#### [INSTRUCTIONS TO FOLLOW]
In the data below, find the line containing "C5: 220uF (plus"; reproduce that line and all subsequent lines exactly, and nothing else.

<<<<

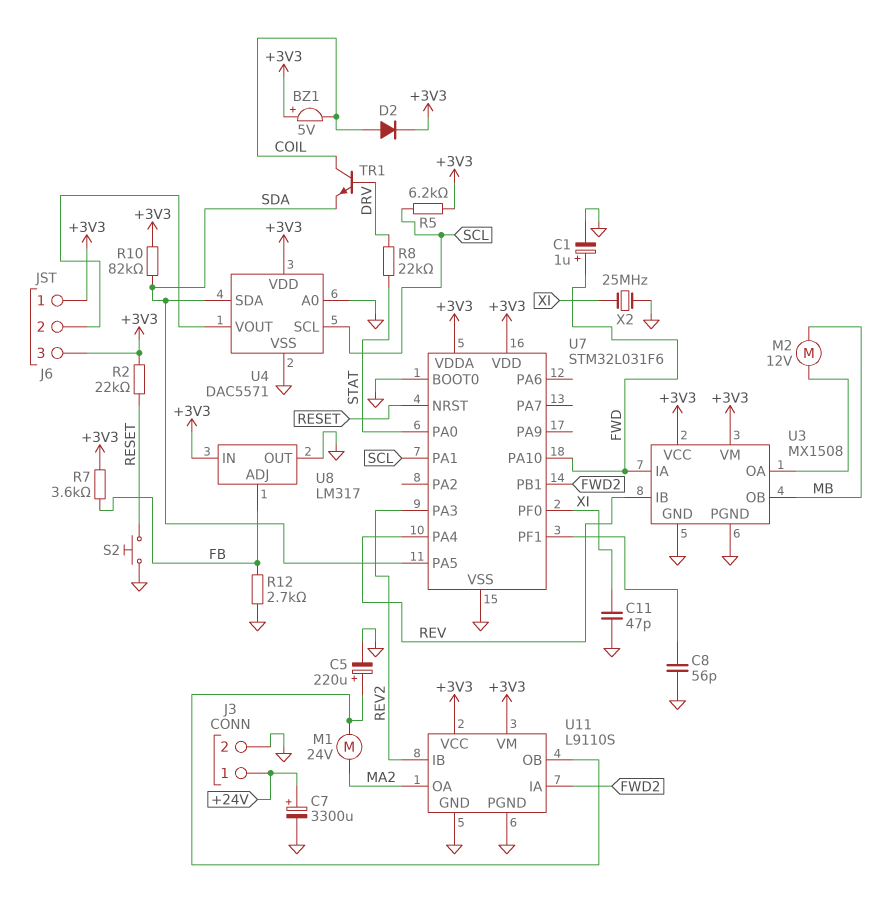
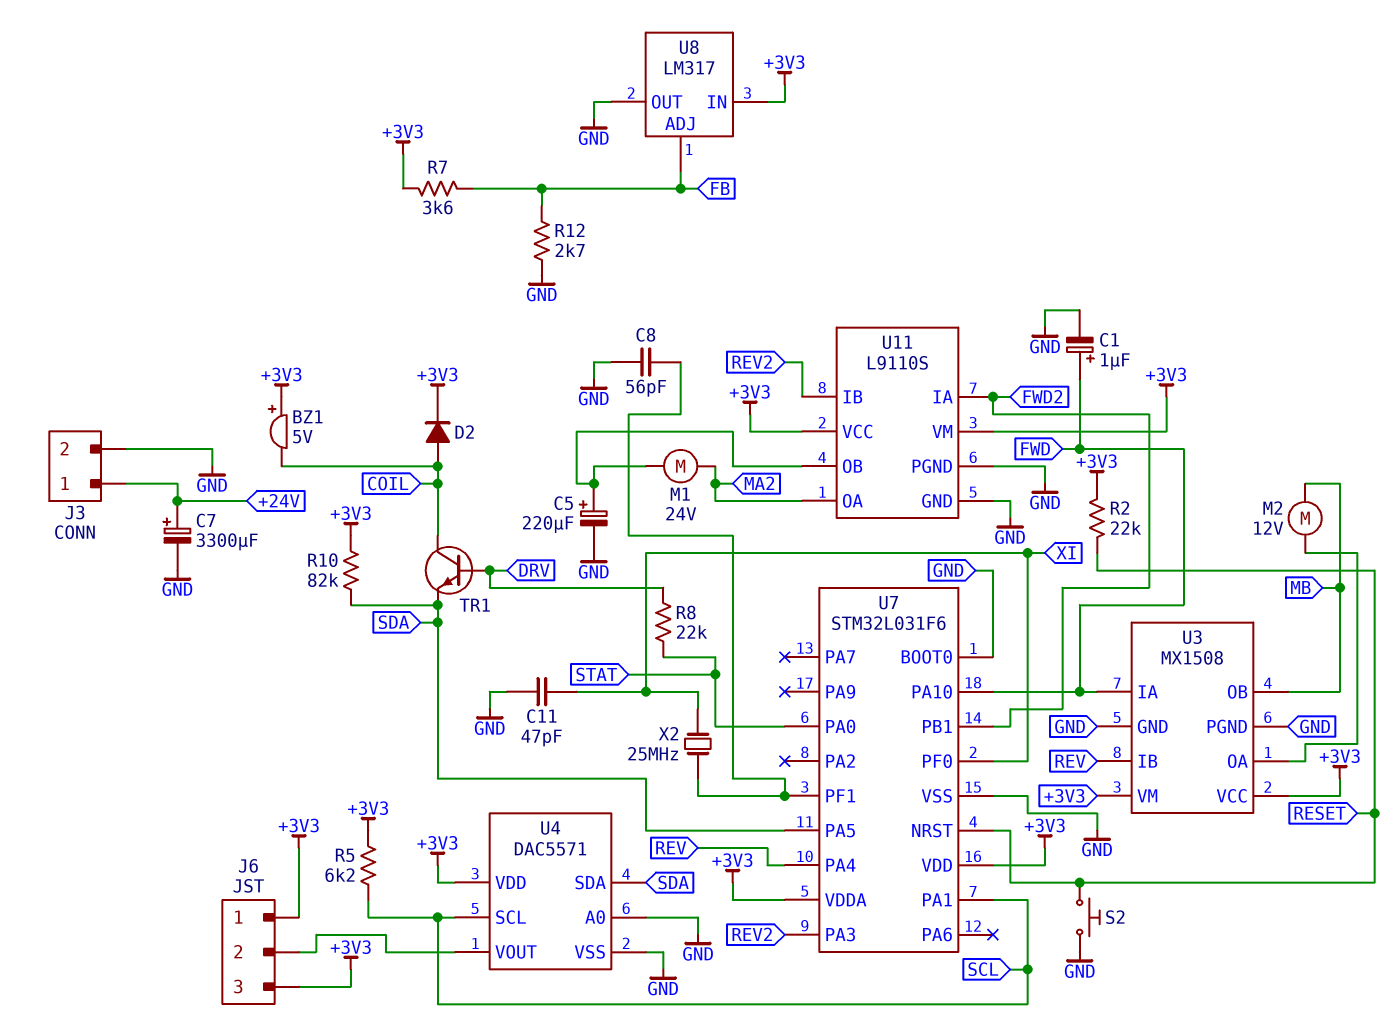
X2: 25MHz (GND, XI) -> 25MHz (U7/PF1, XI)

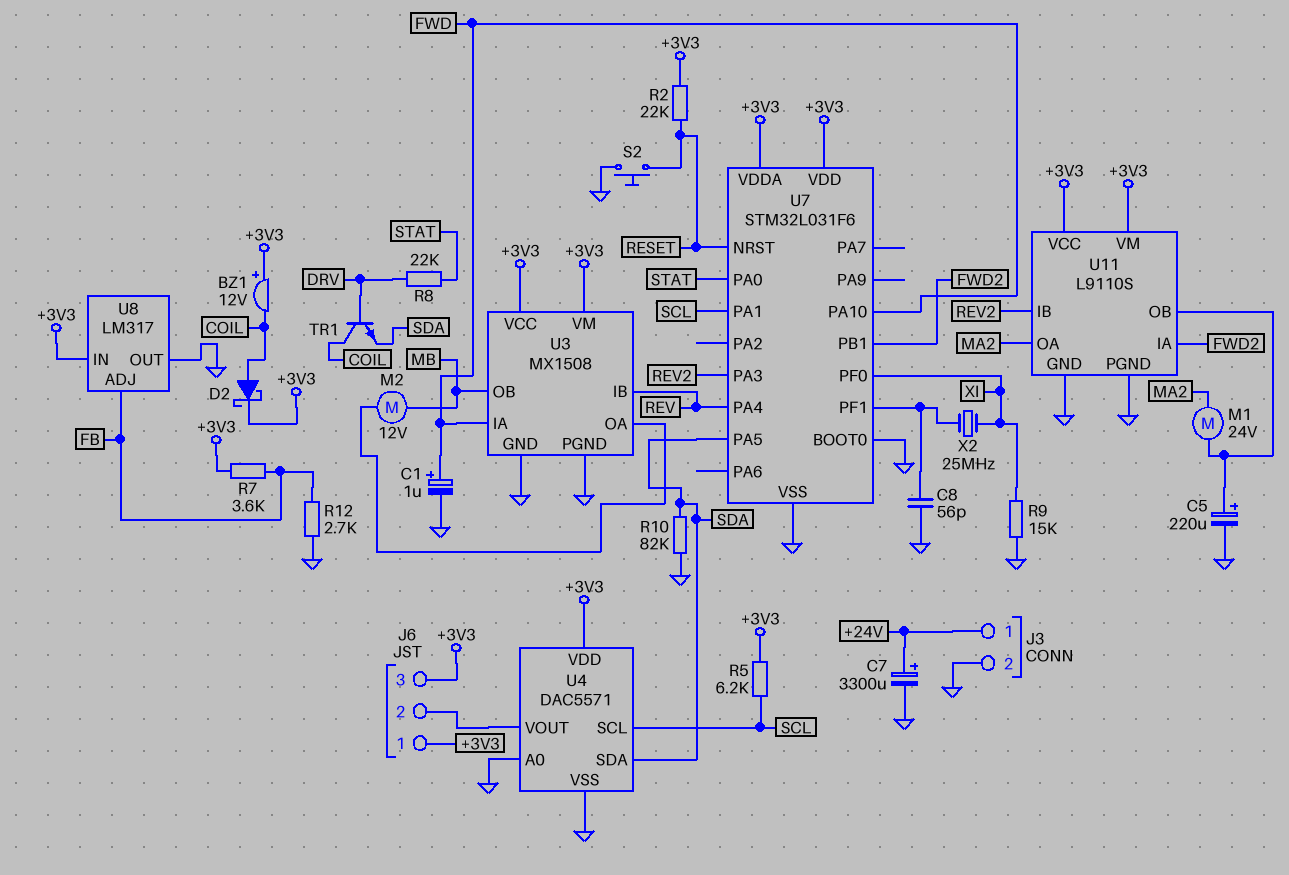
BZ1: buzzer 5V (plus +3V3, minus COIL) -> buzzer 12V (plus +3V3, minus COIL)
C11: 47pF (GND, XI) -> none
D2: diode (A COIL, K +3V3) -> schottky (A COIL, K +3V3)
R9: none -> 15k (GND, XI)
R10: 82k (+3V3, SDA) -> 82k (GND, SDA)

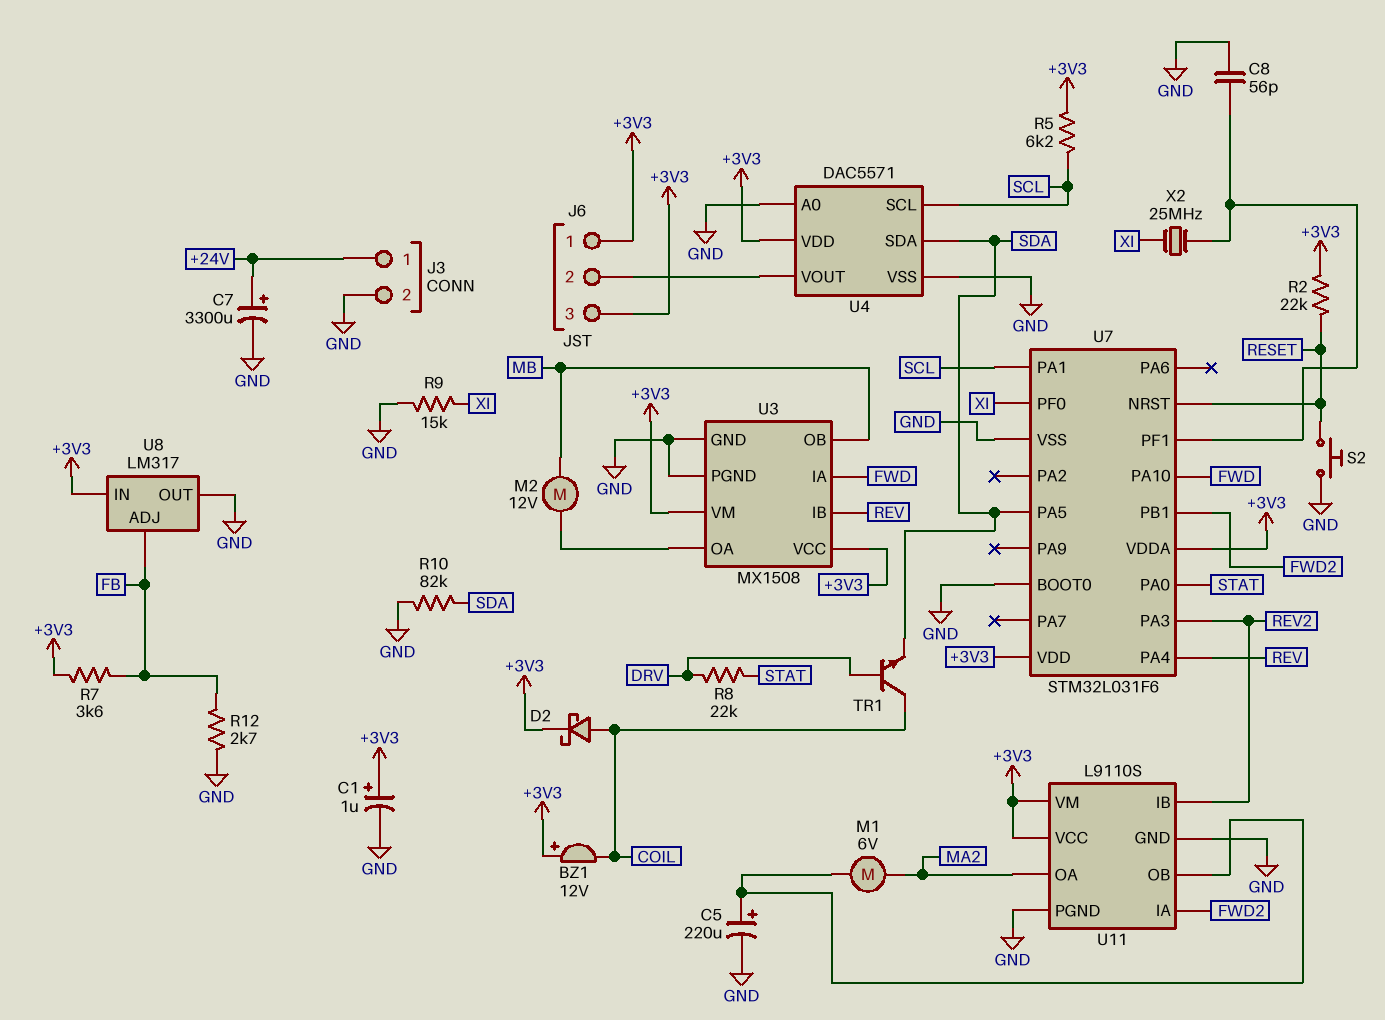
C1: 1uF (plus FWD, minus GND) -> 1uF (plus +3V3, minus GND)
M1: motor 24V (MA2, U11/OB) -> motor 6V (MA2, U11/OB)

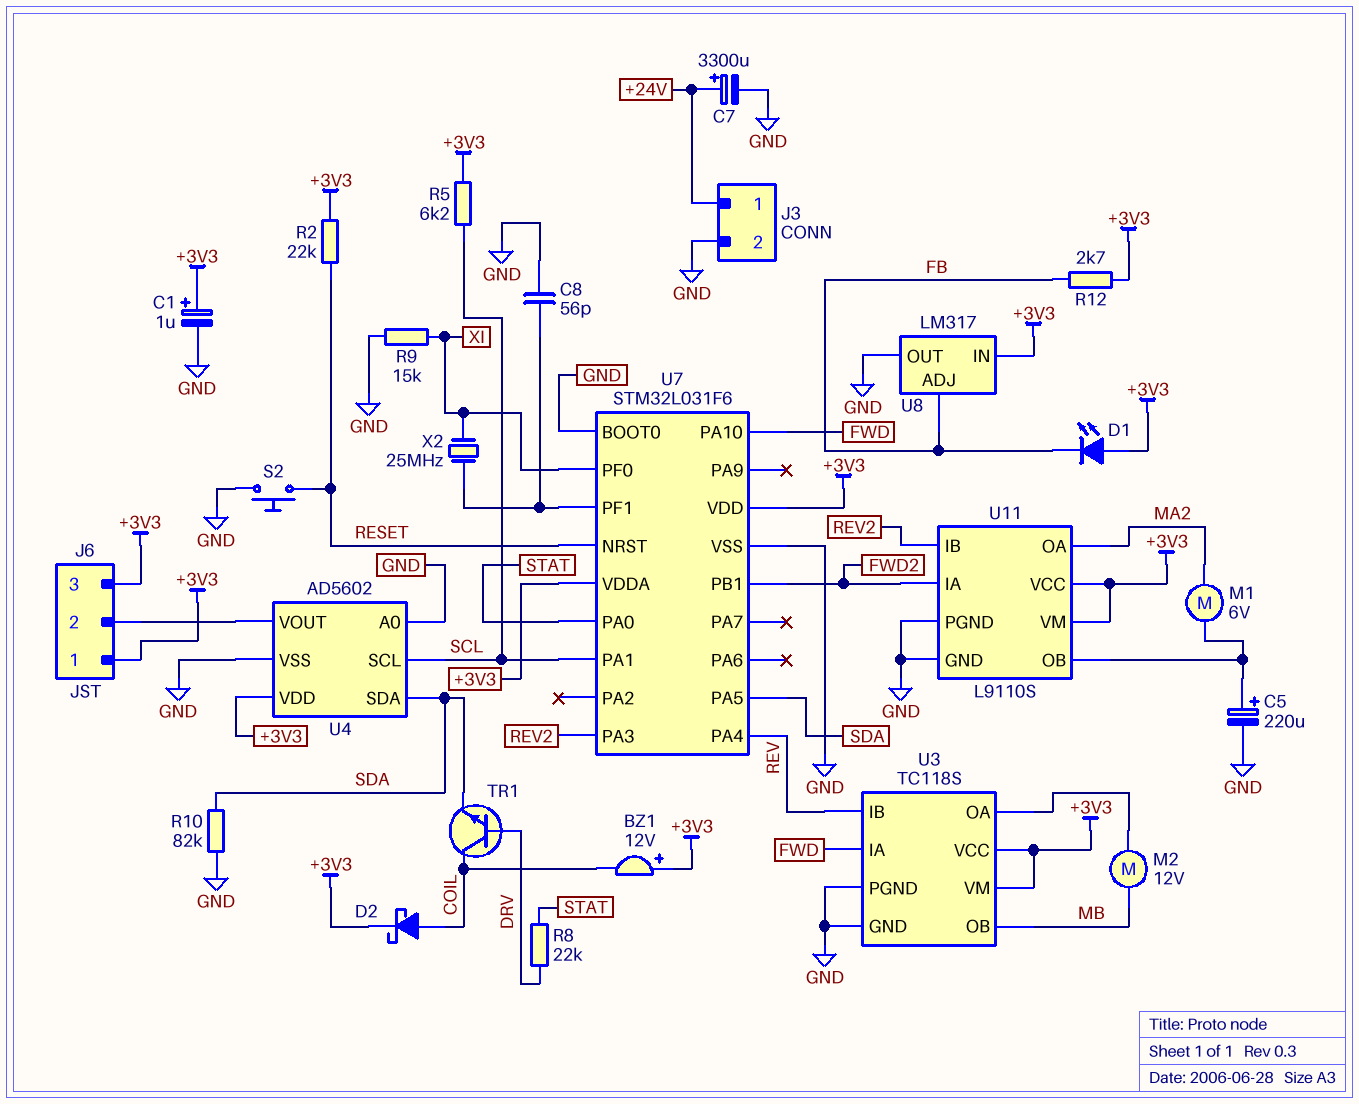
D1: none -> LED (A +3V3, K FB)
R7: 3.6k (+3V3, FB) -> none
R12: 2.7k (FB, GND) -> 2.7k (+3V3, FB)
U3: MX1508 -> TC118S
U4: DAC5571 -> AD5602

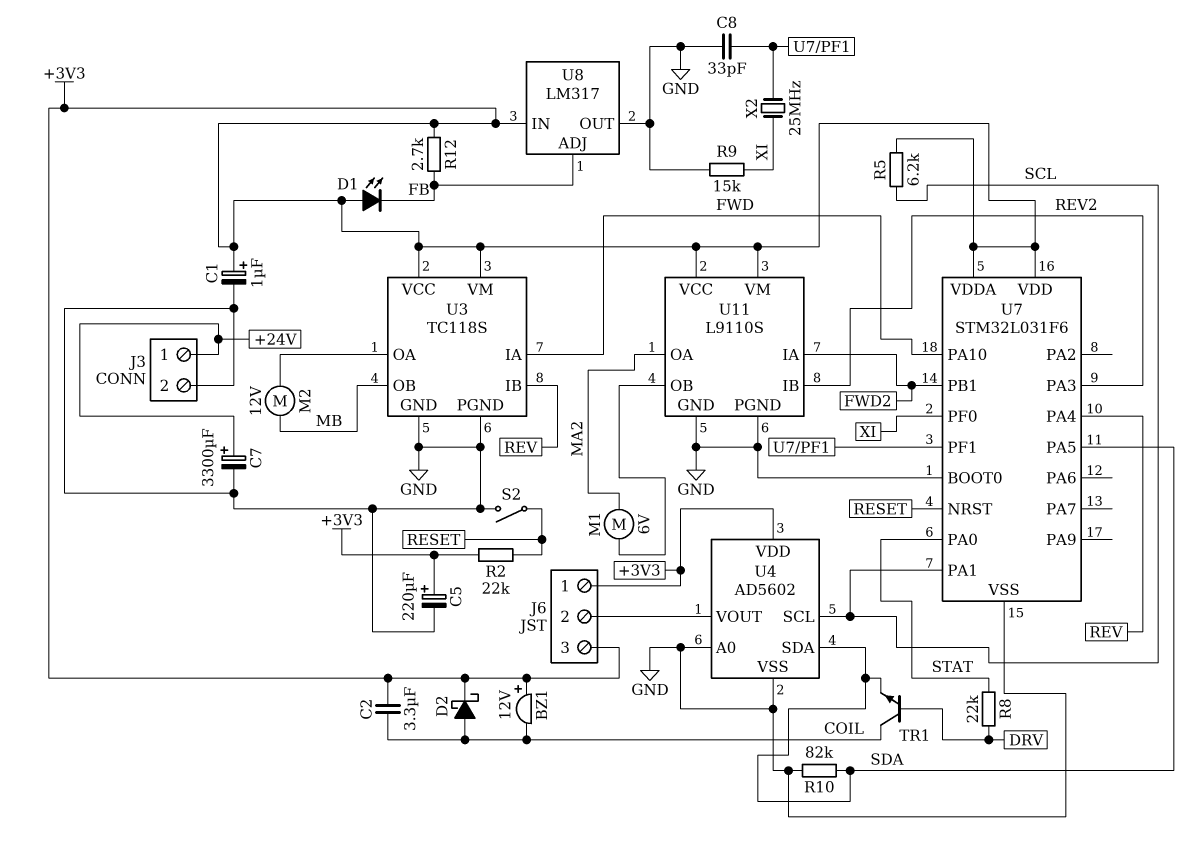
C2: none -> 3.3uF (+3V3, COIL)
C5: 220uF (plus U11/OB, minus GND) -> 220uF (plus +3V3, minus GND)
C8: 56pF (GND, U7/PF1) -> 33pF (GND, U7/PF1)
S2: button (GND, RESET) -> switch (GND, RESET)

>>>>

#### [OUTPUT BELOW]
C5: 220uF (plus U11/OB, minus GND) -> 220uF (plus +3V3, minus GND)
C8: 56pF (GND, U7/PF1) -> 33pF (GND, U7/PF1)
S2: button (GND, RESET) -> switch (GND, RESET)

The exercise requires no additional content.